Exercise objective: From the records below, take each line where the string "minus" shows up and copy it.
════════════════════
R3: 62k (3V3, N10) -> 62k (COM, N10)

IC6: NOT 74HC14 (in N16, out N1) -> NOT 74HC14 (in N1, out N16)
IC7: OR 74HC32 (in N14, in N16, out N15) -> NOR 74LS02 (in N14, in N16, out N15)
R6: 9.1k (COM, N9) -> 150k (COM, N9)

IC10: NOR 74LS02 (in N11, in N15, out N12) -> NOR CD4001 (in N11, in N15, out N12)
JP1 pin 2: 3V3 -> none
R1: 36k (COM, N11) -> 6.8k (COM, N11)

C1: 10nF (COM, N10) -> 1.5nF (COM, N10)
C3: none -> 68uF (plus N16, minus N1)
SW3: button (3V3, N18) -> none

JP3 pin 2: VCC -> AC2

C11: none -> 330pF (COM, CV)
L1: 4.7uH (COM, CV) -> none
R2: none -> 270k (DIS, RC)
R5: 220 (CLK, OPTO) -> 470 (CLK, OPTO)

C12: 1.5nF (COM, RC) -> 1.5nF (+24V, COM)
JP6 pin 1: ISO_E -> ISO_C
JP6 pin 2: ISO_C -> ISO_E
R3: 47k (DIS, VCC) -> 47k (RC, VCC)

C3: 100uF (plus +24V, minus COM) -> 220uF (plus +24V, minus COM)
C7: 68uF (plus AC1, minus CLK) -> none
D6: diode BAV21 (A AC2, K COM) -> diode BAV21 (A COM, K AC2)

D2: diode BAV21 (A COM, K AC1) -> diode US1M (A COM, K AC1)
════════════════════
Answer to this exercise:
C3: none -> 68uF (plus N16, minus N1)
C3: 100uF (plus +24V, minus COM) -> 220uF (plus +24V, minus COM)
C7: 68uF (plus AC1, minus CLK) -> none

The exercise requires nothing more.